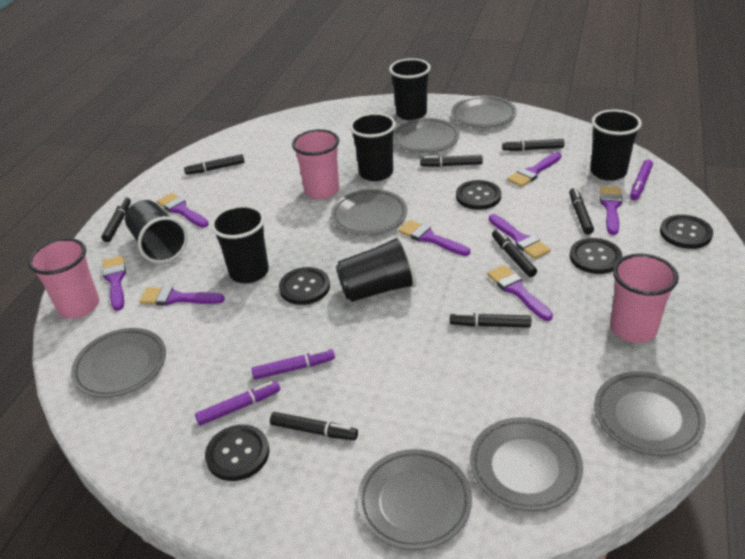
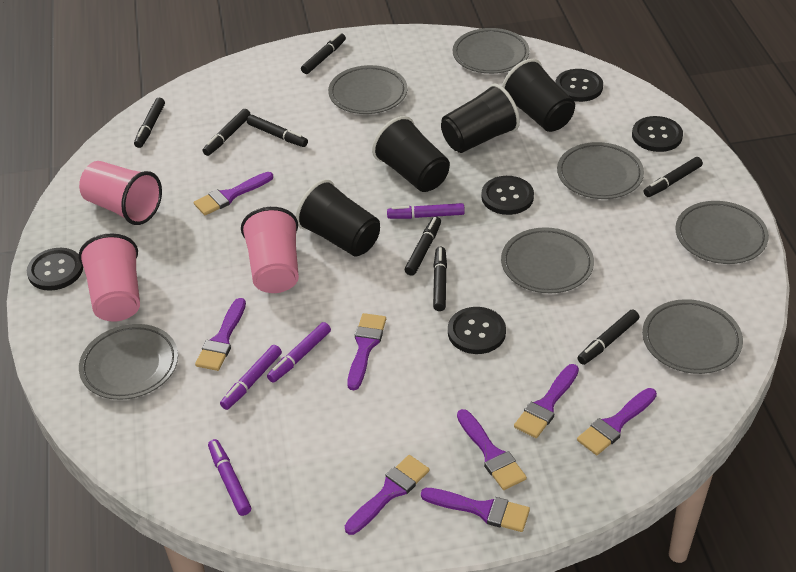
black cup: 6 -> 4
purple marker: 3 -> 4

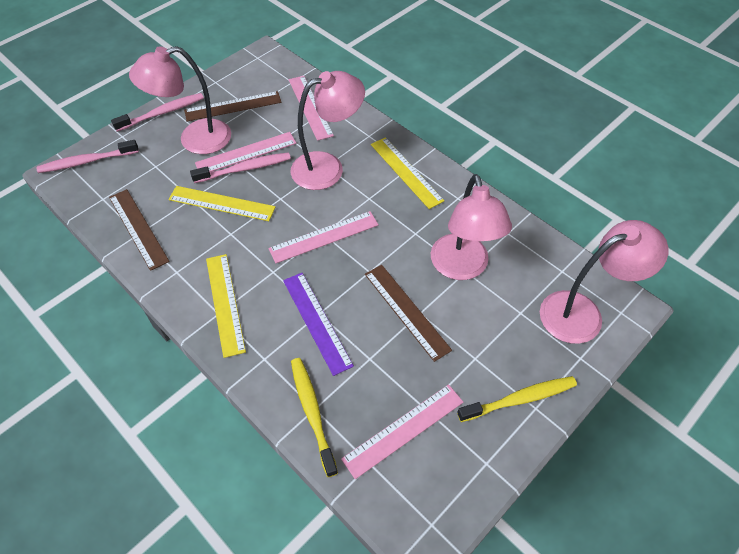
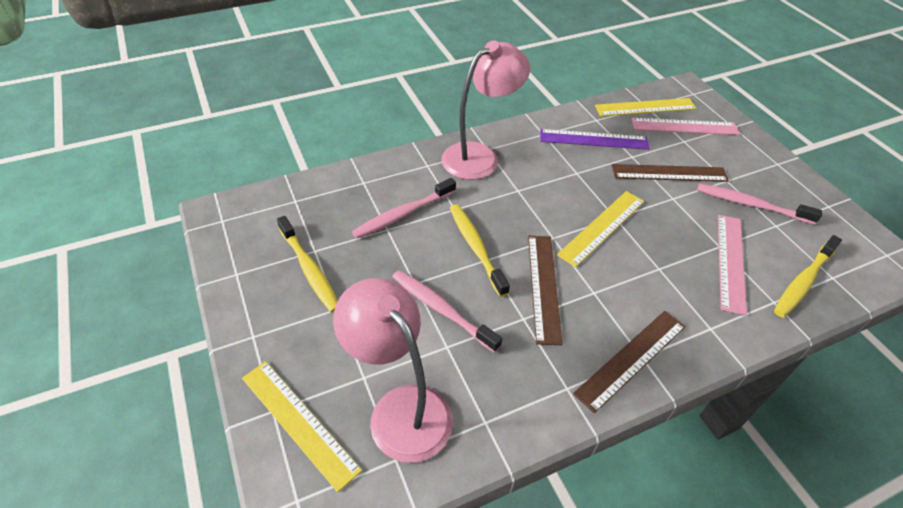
pink lamp: 4 -> 2
pink ruler: 4 -> 2
yellow toothbrush: 2 -> 3

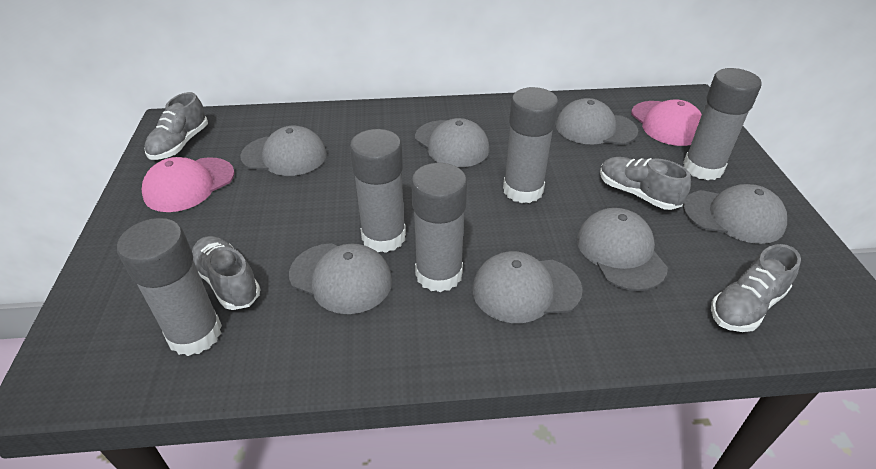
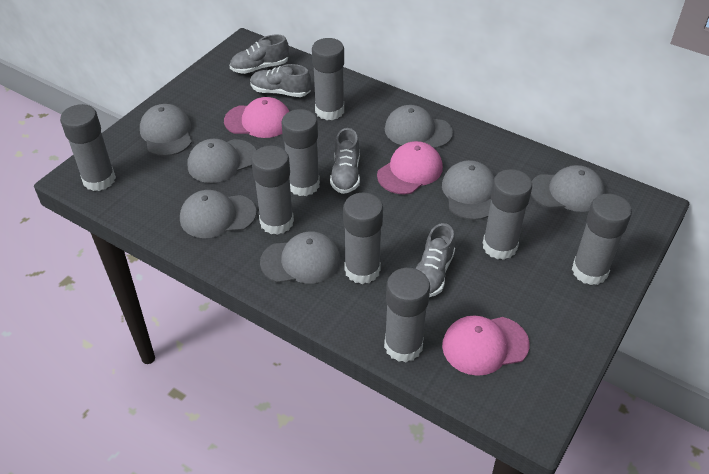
grey glue stick: 5 -> 8
pink cap: 2 -> 3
● ● ●
__What to do__.
Full transcription of the material, exact in every line, without images.

__Result__.
black cup: 6 -> 4
purple marker: 3 -> 4

pink lamp: 4 -> 2
pink ruler: 4 -> 2
yellow toothbrush: 2 -> 3

grey glue stick: 5 -> 8
pink cap: 2 -> 3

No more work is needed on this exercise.